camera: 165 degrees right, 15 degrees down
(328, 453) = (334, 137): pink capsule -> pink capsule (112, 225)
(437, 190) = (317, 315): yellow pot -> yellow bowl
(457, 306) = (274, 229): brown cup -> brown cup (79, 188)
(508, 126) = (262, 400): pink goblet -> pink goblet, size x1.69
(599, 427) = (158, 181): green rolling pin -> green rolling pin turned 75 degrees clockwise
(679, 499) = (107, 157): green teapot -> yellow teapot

------

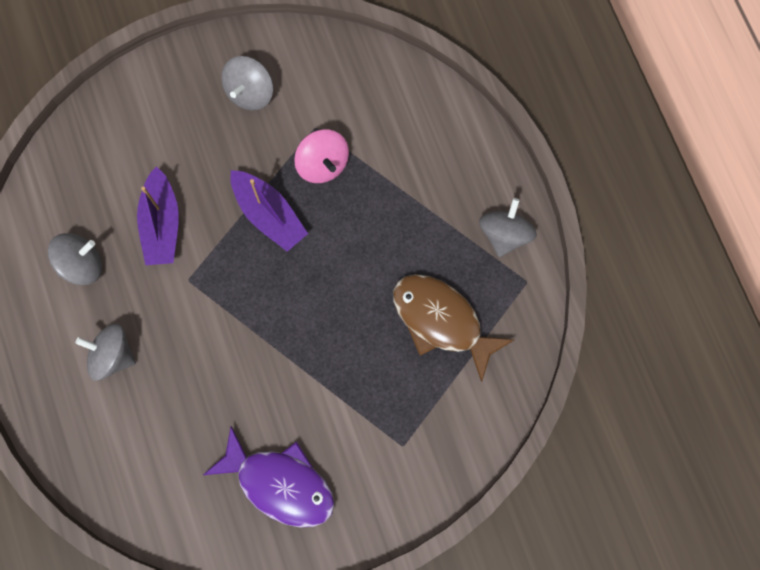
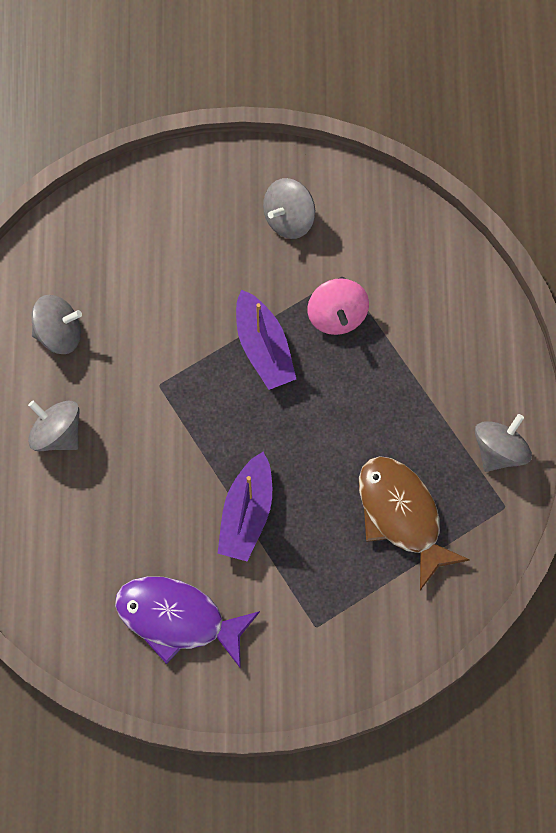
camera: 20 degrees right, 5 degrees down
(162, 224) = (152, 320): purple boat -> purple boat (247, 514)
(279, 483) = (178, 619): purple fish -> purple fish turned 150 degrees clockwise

------

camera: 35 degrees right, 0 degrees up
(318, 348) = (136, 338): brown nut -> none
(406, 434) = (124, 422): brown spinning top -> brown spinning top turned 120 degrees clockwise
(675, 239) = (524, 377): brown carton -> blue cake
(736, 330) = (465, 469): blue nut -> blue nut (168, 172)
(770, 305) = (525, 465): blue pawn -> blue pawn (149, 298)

------

> [TASK INSTRUCTIONS]
Give the number of lines above that include "down". Write nothing else.

> [ANSWER FOR THIS EXERCISE]
2